◆ **Work to be completed**
Read through the lines below for the string "dumbbell" and copy each one that has it.

◆ **Data section**
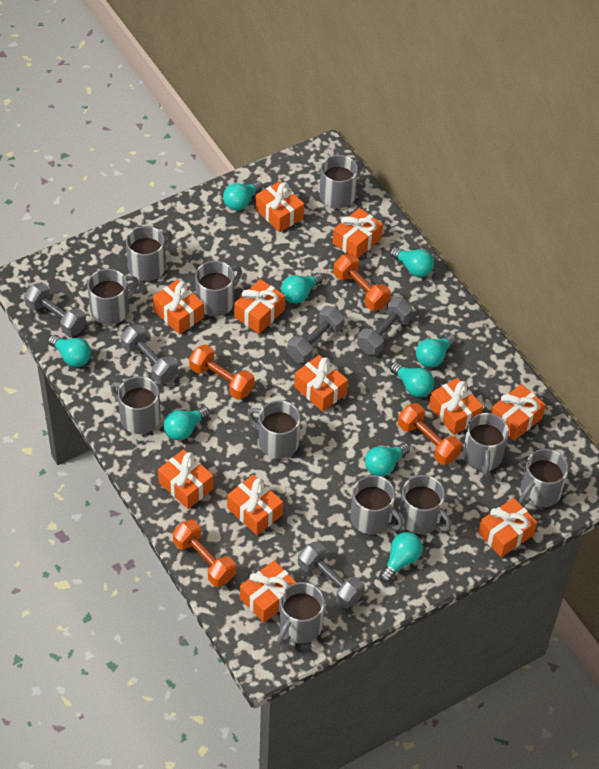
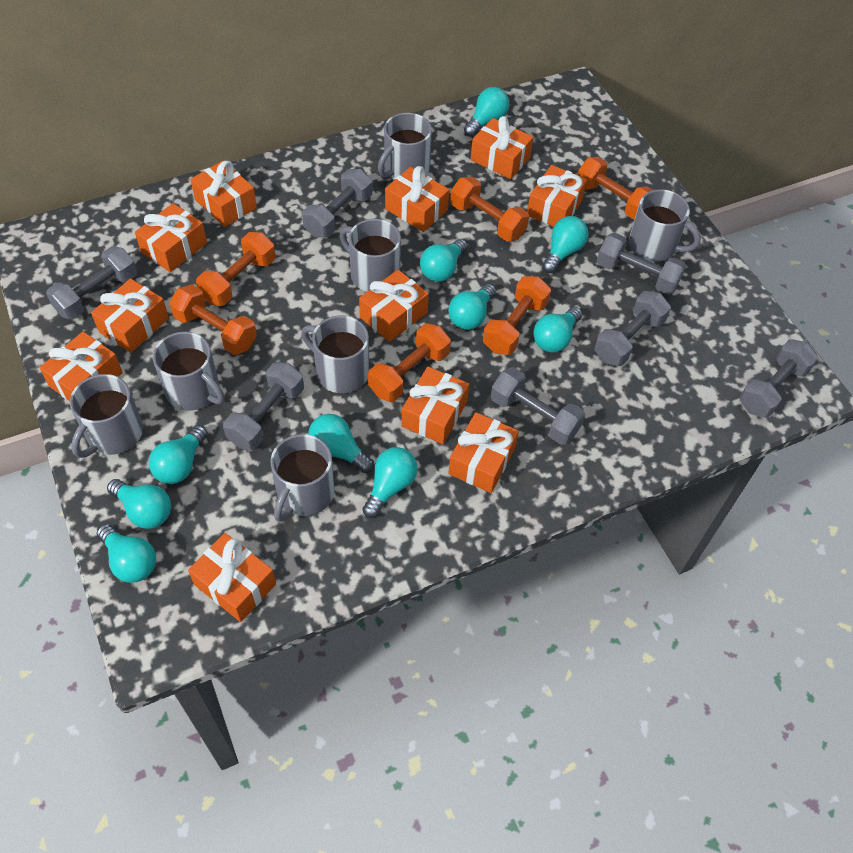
grey dumbbell: 5 -> 7
grey mug: 11 -> 7
orange dumbbell: 4 -> 6
turquoise light bulb: 9 -> 10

◆ **Output of the exercise**
grey dumbbell: 5 -> 7
orange dumbbell: 4 -> 6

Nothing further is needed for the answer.